**Problem to solve**
Line by line, copy out the data below exactly.

(Data items)
::::::::
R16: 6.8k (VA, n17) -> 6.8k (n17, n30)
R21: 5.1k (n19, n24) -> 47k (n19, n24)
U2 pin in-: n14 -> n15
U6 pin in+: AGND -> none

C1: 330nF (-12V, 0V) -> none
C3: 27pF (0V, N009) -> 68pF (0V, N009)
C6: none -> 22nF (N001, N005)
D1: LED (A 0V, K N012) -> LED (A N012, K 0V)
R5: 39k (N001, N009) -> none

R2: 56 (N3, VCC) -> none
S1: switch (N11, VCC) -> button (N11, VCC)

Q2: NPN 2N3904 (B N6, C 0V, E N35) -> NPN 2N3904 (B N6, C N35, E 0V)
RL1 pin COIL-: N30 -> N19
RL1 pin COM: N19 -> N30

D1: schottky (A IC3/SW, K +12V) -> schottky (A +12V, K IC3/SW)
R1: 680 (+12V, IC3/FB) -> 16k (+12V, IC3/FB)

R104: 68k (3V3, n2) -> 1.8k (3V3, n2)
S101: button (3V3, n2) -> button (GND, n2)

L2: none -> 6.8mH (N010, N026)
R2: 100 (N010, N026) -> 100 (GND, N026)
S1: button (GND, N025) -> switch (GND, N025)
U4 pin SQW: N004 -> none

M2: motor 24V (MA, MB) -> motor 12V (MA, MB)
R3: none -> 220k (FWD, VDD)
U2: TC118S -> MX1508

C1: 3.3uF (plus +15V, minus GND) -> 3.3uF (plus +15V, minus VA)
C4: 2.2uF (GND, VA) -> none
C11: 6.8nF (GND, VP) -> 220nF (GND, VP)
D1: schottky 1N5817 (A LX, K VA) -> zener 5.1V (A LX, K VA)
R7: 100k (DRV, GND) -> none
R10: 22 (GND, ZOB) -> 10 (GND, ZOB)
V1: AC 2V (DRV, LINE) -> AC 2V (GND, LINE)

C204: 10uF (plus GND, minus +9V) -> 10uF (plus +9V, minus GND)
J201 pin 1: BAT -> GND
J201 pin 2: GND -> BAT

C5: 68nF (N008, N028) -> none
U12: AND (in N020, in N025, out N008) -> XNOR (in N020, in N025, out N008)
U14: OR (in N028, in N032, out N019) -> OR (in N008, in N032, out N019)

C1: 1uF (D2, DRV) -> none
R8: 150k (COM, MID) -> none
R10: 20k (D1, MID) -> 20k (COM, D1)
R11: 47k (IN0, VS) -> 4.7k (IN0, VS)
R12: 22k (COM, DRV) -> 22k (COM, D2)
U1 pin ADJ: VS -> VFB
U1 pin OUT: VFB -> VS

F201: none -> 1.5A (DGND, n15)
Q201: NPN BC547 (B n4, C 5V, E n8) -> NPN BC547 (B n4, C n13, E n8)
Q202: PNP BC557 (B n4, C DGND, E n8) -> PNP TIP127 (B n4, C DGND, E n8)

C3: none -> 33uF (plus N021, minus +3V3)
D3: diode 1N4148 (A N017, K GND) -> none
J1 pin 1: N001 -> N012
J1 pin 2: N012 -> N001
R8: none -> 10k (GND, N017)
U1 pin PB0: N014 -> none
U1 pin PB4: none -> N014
::::::::
**Your solution**
R16: 6.8k (VA, n17) -> 6.8k (n17, n30)
R21: 5.1k (n19, n24) -> 47k (n19, n24)
U2 pin in-: n14 -> n15
U6 pin in+: AGND -> none

C1: 330nF (-12V, 0V) -> none
C3: 27pF (0V, N009) -> 68pF (0V, N009)
C6: none -> 22nF (N001, N005)
D1: LED (A 0V, K N012) -> LED (A N012, K 0V)
R5: 39k (N001, N009) -> none

R2: 56 (N3, VCC) -> none
S1: switch (N11, VCC) -> button (N11, VCC)

Q2: NPN 2N3904 (B N6, C 0V, E N35) -> NPN 2N3904 (B N6, C N35, E 0V)
RL1 pin COIL-: N30 -> N19
RL1 pin COM: N19 -> N30

D1: schottky (A IC3/SW, K +12V) -> schottky (A +12V, K IC3/SW)
R1: 680 (+12V, IC3/FB) -> 16k (+12V, IC3/FB)

R104: 68k (3V3, n2) -> 1.8k (3V3, n2)
S101: button (3V3, n2) -> button (GND, n2)

L2: none -> 6.8mH (N010, N026)
R2: 100 (N010, N026) -> 100 (GND, N026)
S1: button (GND, N025) -> switch (GND, N025)
U4 pin SQW: N004 -> none

M2: motor 24V (MA, MB) -> motor 12V (MA, MB)
R3: none -> 220k (FWD, VDD)
U2: TC118S -> MX1508

C1: 3.3uF (plus +15V, minus GND) -> 3.3uF (plus +15V, minus VA)
C4: 2.2uF (GND, VA) -> none
C11: 6.8nF (GND, VP) -> 220nF (GND, VP)
D1: schottky 1N5817 (A LX, K VA) -> zener 5.1V (A LX, K VA)
R7: 100k (DRV, GND) -> none
R10: 22 (GND, ZOB) -> 10 (GND, ZOB)
V1: AC 2V (DRV, LINE) -> AC 2V (GND, LINE)

C204: 10uF (plus GND, minus +9V) -> 10uF (plus +9V, minus GND)
J201 pin 1: BAT -> GND
J201 pin 2: GND -> BAT

C5: 68nF (N008, N028) -> none
U12: AND (in N020, in N025, out N008) -> XNOR (in N020, in N025, out N008)
U14: OR (in N028, in N032, out N019) -> OR (in N008, in N032, out N019)

C1: 1uF (D2, DRV) -> none
R8: 150k (COM, MID) -> none
R10: 20k (D1, MID) -> 20k (COM, D1)
R11: 47k (IN0, VS) -> 4.7k (IN0, VS)
R12: 22k (COM, DRV) -> 22k (COM, D2)
U1 pin ADJ: VS -> VFB
U1 pin OUT: VFB -> VS

F201: none -> 1.5A (DGND, n15)
Q201: NPN BC547 (B n4, C 5V, E n8) -> NPN BC547 (B n4, C n13, E n8)
Q202: PNP BC557 (B n4, C DGND, E n8) -> PNP TIP127 (B n4, C DGND, E n8)

C3: none -> 33uF (plus N021, minus +3V3)
D3: diode 1N4148 (A N017, K GND) -> none
J1 pin 1: N001 -> N012
J1 pin 2: N012 -> N001
R8: none -> 10k (GND, N017)
U1 pin PB0: N014 -> none
U1 pin PB4: none -> N014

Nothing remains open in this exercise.